| Records from a data source |
_ _ _ _

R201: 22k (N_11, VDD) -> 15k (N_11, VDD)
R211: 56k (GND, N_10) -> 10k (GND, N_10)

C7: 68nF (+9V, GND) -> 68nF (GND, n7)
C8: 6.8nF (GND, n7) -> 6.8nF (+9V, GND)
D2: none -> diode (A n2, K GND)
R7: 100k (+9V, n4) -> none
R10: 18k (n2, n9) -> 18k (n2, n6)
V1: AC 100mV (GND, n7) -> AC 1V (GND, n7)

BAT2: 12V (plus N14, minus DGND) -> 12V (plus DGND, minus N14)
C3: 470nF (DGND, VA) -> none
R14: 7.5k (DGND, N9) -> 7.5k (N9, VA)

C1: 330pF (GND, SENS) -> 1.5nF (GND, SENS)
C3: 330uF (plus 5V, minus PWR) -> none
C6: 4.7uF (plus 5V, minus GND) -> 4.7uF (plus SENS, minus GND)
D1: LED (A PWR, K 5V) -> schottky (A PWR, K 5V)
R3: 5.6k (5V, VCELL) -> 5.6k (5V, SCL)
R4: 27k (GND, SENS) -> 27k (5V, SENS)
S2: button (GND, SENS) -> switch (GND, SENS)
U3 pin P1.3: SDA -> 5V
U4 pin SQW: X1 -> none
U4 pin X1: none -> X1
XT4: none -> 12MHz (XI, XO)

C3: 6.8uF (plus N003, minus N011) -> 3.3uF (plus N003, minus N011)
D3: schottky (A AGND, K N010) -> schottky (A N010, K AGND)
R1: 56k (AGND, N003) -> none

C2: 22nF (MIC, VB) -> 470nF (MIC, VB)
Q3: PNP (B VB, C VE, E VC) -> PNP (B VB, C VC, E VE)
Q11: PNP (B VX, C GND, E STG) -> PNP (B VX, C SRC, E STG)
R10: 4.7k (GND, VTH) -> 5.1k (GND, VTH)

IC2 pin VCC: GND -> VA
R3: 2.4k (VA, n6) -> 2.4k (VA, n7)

_ _ _ _

| Brief |
Where a line of the records contains the word "DGND", count it; state only the final tally.

| Exercise output |
3